## [What needs to be done]
Could you print exactly the lines from the one that contains "pink arrow: (170, 109) -> (308, 135), moved" to the end of the data, both ends included, and nothing else? Skip the pictures.

## [Data shown]
☆ ☆ ☆ ☆ ☆

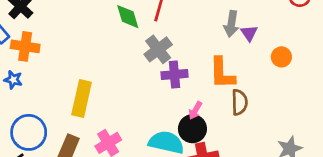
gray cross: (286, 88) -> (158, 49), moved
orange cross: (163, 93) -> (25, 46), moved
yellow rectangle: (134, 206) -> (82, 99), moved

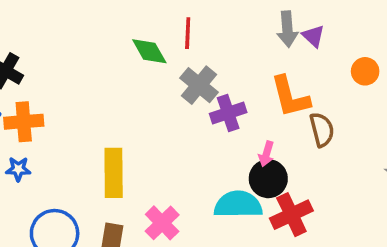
orange circle: (281, 57) -> (365, 71), moved

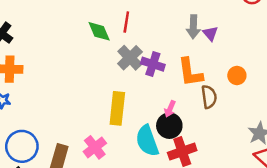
orange circle: (365, 71) -> (237, 76), moved
purple cross: (228, 113) -> (153, 64), moved, turned 30
yellow rectangle: (114, 173) -> (117, 108), moved
cyan semicircle: (238, 205) -> (147, 141), turned -116

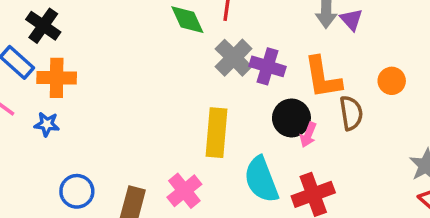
pink arrow: (170, 109) -> (308, 135), moved
black circle: (169, 126) -> (291, 118), moved
blue circle: (22, 146) -> (77, 191), size x0.7

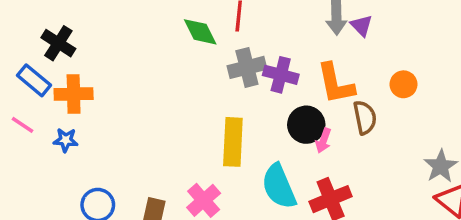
gray cross: (234, 58) -> (247, 67), turned 33

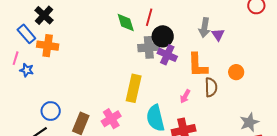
pink line: (22, 125) -> (16, 58), turned 64
black circle: (306, 125) -> (163, 36), moved
blue star: (66, 140) -> (27, 70), moved

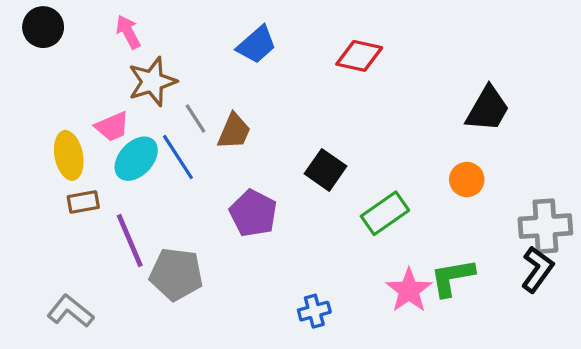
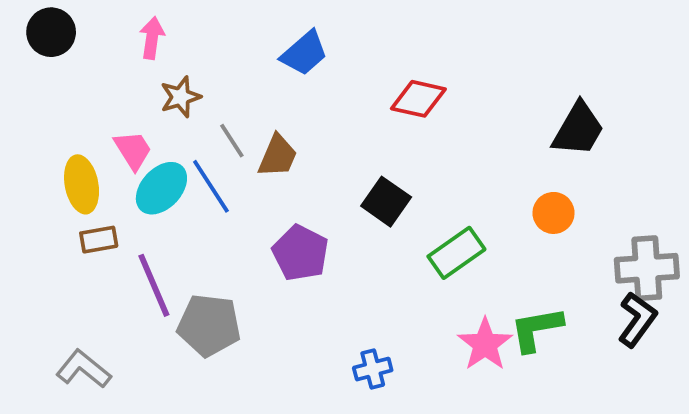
pink arrow: (128, 32) -> (152, 38), turned 36
red diamond: (359, 56) -> (418, 99), moved
brown star: (152, 82) -> (181, 97), size x0.7
pink trapezoid: (112, 127) -> (133, 150), turned -99

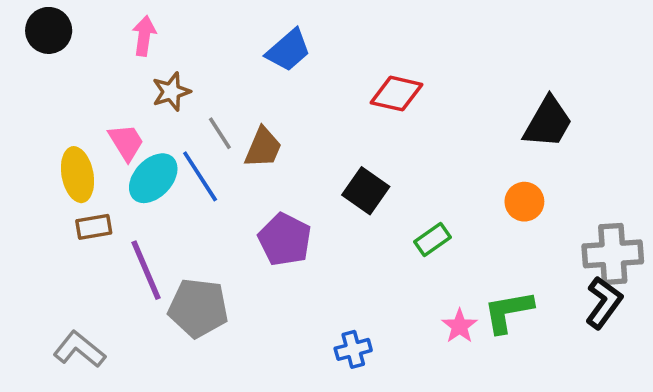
green rectangle: (456, 253) -> (433, 239), size x0.7
pink star: (485, 344) -> (460, 326), size x0.7

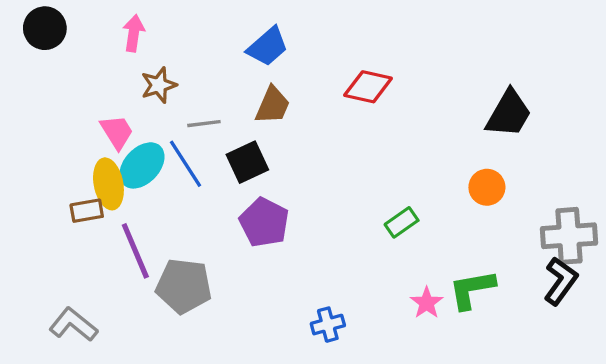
gray line: (220, 133) -> (204, 124), turned -64
brown trapezoid: (263, 148) -> (273, 105), moved
yellow ellipse: (77, 175) -> (108, 184), moved
black square: (366, 191) -> (247, 162), moved, turned 30

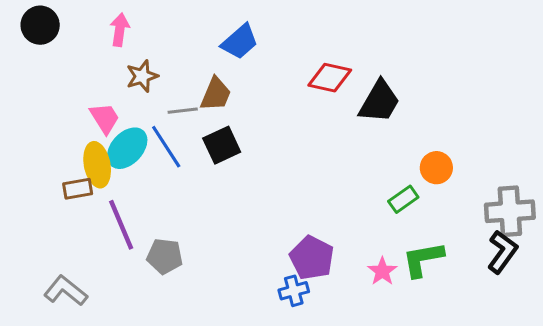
brown trapezoid: (273, 105) -> (216, 94), moved
black trapezoid: (509, 114) -> (379, 102), moved
purple pentagon: (264, 222) -> (312, 258), moved
green rectangle: (402, 222) -> (403, 199), moved
gray pentagon: (184, 286) -> (165, 256), size x0.7

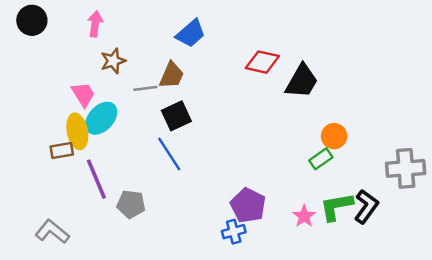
blue line: (166, 147) -> (169, 154), moved
orange circle: (436, 168) -> (334, 136), moved
black L-shape: (502, 252) -> (366, 207), moved

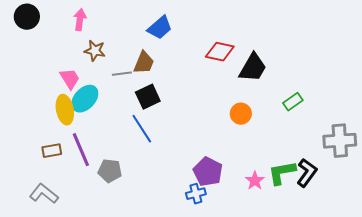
brown star: (113, 61) -> (95, 51), turned 30
orange circle: (334, 136) -> (241, 114), moved
brown rectangle: (62, 150) -> (52, 151), moved
green rectangle: (321, 159) -> (293, 102), moved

☆ ☆ ☆ ☆ ☆

## [Exercise answer]
pink arrow: (170, 109) -> (308, 135), moved
black circle: (169, 126) -> (291, 118), moved
blue circle: (22, 146) -> (77, 191), size x0.7

gray cross: (234, 58) -> (247, 67), turned 33

pink line: (22, 125) -> (16, 58), turned 64
black circle: (306, 125) -> (163, 36), moved
blue star: (66, 140) -> (27, 70), moved

pink arrow: (128, 32) -> (152, 38), turned 36
red diamond: (359, 56) -> (418, 99), moved
brown star: (152, 82) -> (181, 97), size x0.7
pink trapezoid: (112, 127) -> (133, 150), turned -99

green rectangle: (456, 253) -> (433, 239), size x0.7
pink star: (485, 344) -> (460, 326), size x0.7

gray line: (220, 133) -> (204, 124), turned -64
brown trapezoid: (263, 148) -> (273, 105), moved
yellow ellipse: (77, 175) -> (108, 184), moved
black square: (366, 191) -> (247, 162), moved, turned 30

brown trapezoid: (273, 105) -> (216, 94), moved
black trapezoid: (509, 114) -> (379, 102), moved
purple pentagon: (264, 222) -> (312, 258), moved
green rectangle: (402, 222) -> (403, 199), moved
gray pentagon: (184, 286) -> (165, 256), size x0.7

blue line: (166, 147) -> (169, 154), moved
orange circle: (436, 168) -> (334, 136), moved
black L-shape: (502, 252) -> (366, 207), moved

brown star: (113, 61) -> (95, 51), turned 30
orange circle: (334, 136) -> (241, 114), moved
brown rectangle: (62, 150) -> (52, 151), moved
green rectangle: (321, 159) -> (293, 102), moved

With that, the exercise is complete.